▶ _Task details_: Transcribe the records from the line containing "black plate F11:G12" onward, up to and including the final line, exactly and without anything else.

=====

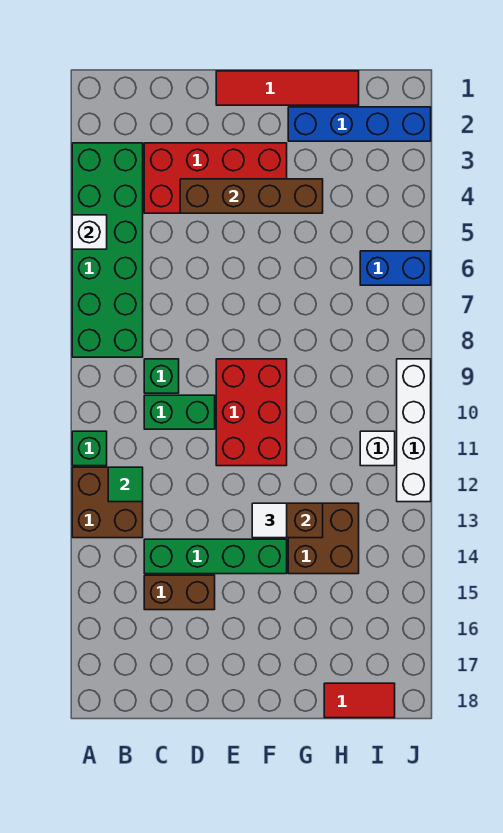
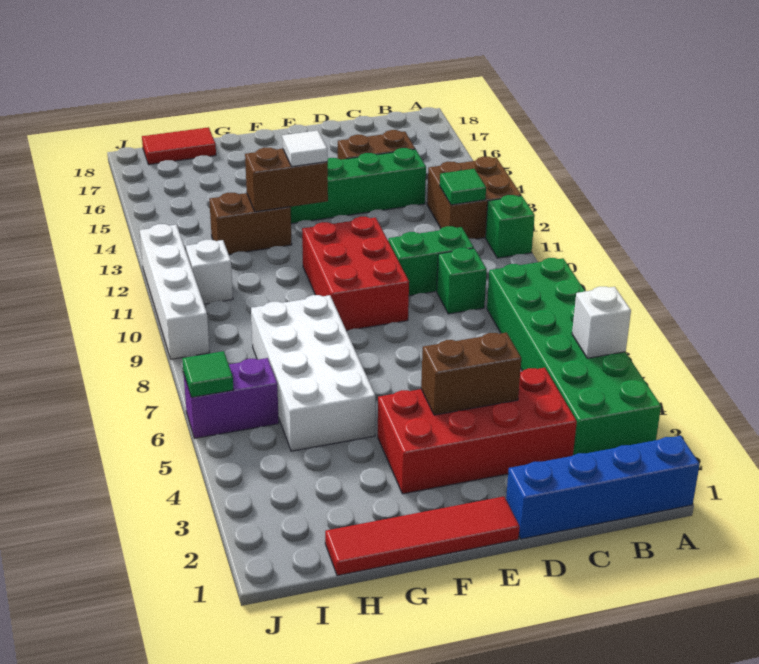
brown brick D4:G4 level 2 -> brown brick D4:E4 level 2
blue brick G2:J2 level 1 -> blue brick A1:D1 level 1
none -> white brick G5:H8 level 1
brown brick G13:H14 level 1 -> brown brick G13:H13 level 1
blue brick I6:J6 level 1 -> purple brick I6:J6 level 1
none -> green tile J6 level 2

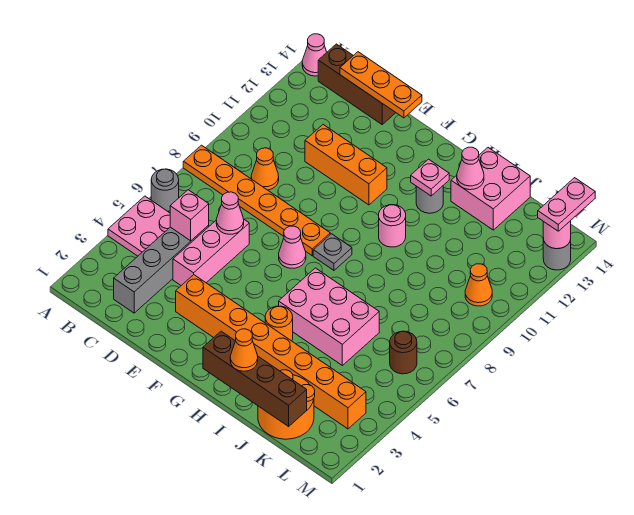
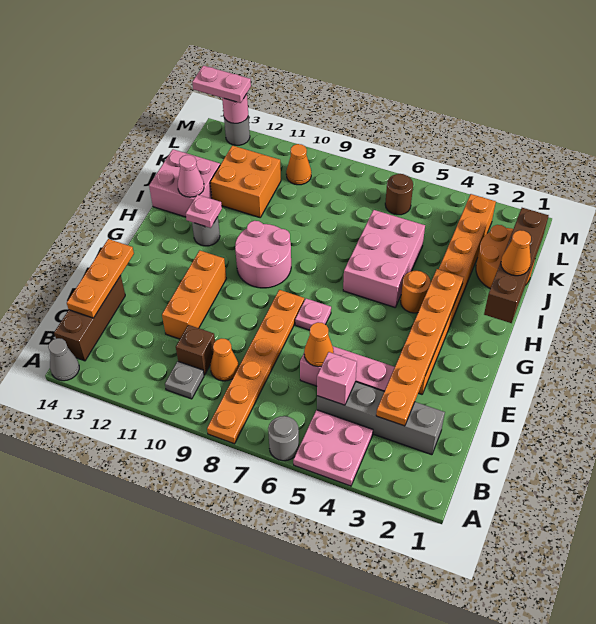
pink cone A14 level 1 -> grey cone A14 level 1
none -> orange plate C3:H3 level 2
none -> brown brick C10 level 1
pink cone D6 level 2 -> orange cone D6 level 2
pink cone F7 level 1 -> pink plate F7 level 1
grey plate G8 level 1 -> grey plate B10 level 1
pink round brick H10 level 1 -> pink round brick G9:H10 level 1
none -> orange brick J11:K12 level 1

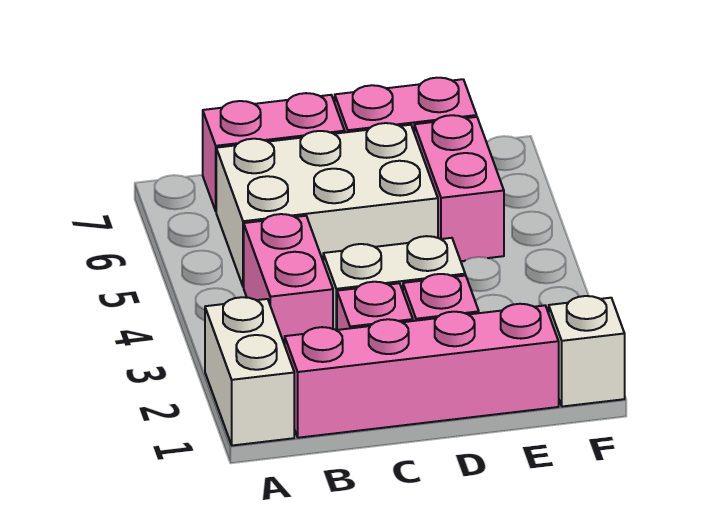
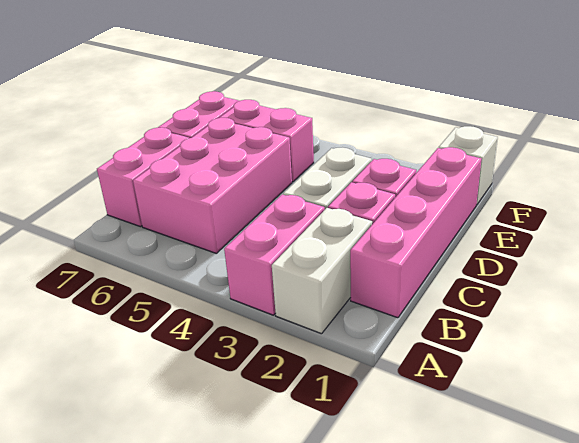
white brick A1:A2 level 1 -> white brick A2:B2 level 1
pink brick B3:B4 level 1 -> pink brick A3:B3 level 1
white brick B5:D6 level 1 -> pink brick B5:D6 level 1

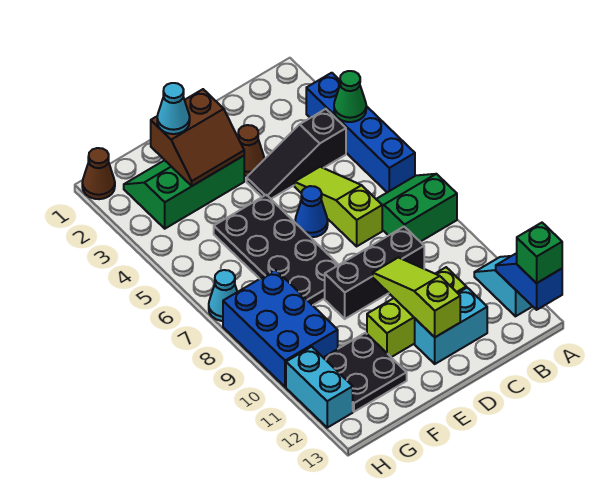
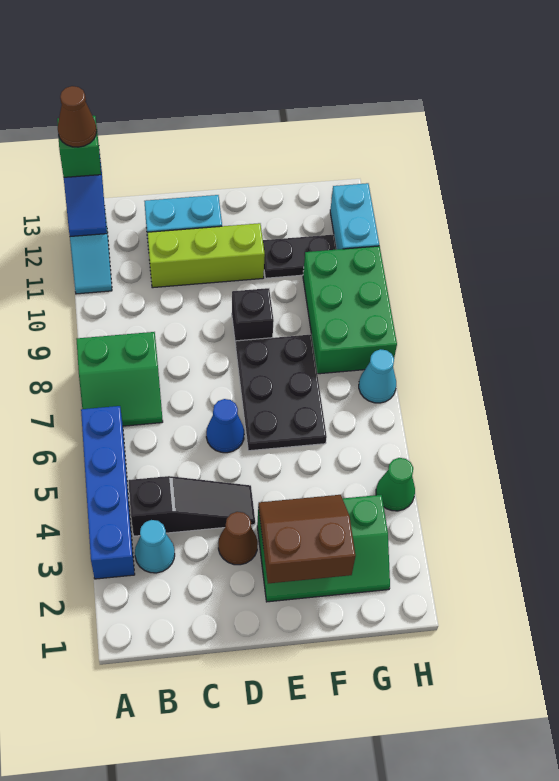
green cone A4 level 2 -> green cone H4 level 1
lime slope C5:C7 level 1 top 7 -> none
black brick C9:E9 level 1 -> black brick E9 level 1
lime slope D10:D12 level 2 top 12 -> none
black plate E5:F8 level 1 -> black plate E6:F8 level 1
cyan cone F2 level 3 -> cyan cone B3 level 1
black plate F11:G12 level 1 -> black plate F11:G11 level 1
blue brick G8:H10 level 1 -> green brick G8:H10 level 1
brown cone H1 level 1 -> brown cone A13 level 4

=====

▶ _Expected output_:
black plate F11:G12 level 1 -> black plate F11:G11 level 1
blue brick G8:H10 level 1 -> green brick G8:H10 level 1
brown cone H1 level 1 -> brown cone A13 level 4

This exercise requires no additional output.